TO DO — Look through the data below and work out how many lines hold "cyan"; state only the number.

#### GIVEN RECORDS ####

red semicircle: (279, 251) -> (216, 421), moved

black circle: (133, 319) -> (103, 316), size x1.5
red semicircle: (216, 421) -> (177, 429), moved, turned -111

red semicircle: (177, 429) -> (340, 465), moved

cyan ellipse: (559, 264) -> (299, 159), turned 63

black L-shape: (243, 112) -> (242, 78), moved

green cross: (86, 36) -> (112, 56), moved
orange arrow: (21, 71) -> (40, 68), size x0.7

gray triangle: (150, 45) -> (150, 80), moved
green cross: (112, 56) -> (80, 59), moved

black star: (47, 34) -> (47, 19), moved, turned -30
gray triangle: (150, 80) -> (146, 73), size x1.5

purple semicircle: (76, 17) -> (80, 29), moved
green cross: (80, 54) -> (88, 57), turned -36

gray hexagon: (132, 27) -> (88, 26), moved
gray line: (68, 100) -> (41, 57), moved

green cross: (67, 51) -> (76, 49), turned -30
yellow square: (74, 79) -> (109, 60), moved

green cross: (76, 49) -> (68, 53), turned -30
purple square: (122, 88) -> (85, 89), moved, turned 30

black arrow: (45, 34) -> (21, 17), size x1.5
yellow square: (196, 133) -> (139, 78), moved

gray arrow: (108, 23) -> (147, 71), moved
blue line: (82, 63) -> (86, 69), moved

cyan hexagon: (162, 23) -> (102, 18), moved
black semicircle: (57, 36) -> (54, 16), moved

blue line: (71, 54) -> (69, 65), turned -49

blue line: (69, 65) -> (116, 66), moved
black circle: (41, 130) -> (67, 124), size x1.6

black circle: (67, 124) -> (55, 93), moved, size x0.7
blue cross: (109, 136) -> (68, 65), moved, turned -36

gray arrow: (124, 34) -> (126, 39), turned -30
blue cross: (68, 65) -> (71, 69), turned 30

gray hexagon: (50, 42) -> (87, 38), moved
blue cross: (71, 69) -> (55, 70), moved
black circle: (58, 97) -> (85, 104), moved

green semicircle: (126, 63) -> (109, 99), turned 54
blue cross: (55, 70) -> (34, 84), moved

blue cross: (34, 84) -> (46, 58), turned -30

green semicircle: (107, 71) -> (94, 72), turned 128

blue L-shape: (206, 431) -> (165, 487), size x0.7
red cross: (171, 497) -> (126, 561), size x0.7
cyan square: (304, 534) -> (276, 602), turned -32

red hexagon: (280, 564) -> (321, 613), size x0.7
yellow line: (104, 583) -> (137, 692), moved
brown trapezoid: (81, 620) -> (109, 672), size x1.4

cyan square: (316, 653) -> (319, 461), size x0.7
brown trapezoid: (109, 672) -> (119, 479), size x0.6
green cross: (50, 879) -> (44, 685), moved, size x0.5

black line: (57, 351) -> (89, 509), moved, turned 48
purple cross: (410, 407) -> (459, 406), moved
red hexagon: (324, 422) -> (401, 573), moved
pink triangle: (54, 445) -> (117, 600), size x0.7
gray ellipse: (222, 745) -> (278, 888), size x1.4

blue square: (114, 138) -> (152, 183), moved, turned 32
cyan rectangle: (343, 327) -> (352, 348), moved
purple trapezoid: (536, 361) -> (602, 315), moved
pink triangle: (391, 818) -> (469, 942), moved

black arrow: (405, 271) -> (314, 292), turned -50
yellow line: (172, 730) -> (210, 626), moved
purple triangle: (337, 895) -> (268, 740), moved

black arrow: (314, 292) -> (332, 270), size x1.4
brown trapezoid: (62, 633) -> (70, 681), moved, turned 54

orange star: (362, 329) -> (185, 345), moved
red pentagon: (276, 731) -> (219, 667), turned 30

####

SOLVED PROBLEM — 5